> REQUIREMENT: Transcribe every entry below word for word, but skip the pictures.

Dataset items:
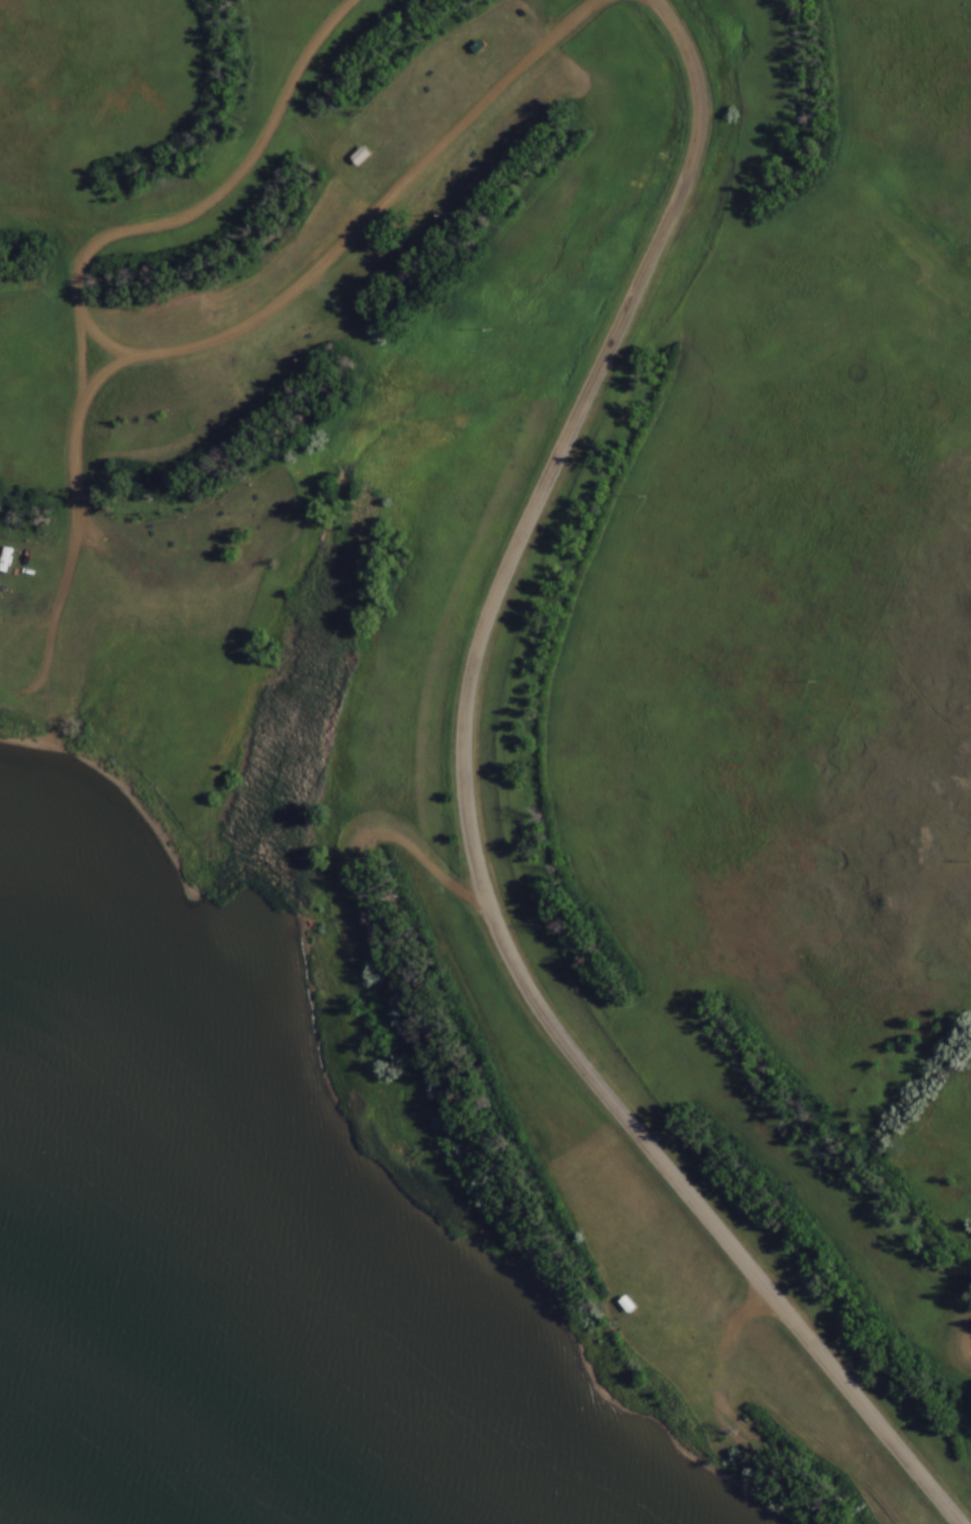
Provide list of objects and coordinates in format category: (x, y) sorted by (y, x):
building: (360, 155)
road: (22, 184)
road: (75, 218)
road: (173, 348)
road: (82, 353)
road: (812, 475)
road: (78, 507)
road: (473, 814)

> RESULT:
Provide list of objects and coordinates in format category: (x, y) sorted by (y, x):
building: (360, 155)
road: (22, 184)
road: (75, 218)
road: (173, 348)
road: (82, 353)
road: (812, 475)
road: (78, 507)
road: (473, 814)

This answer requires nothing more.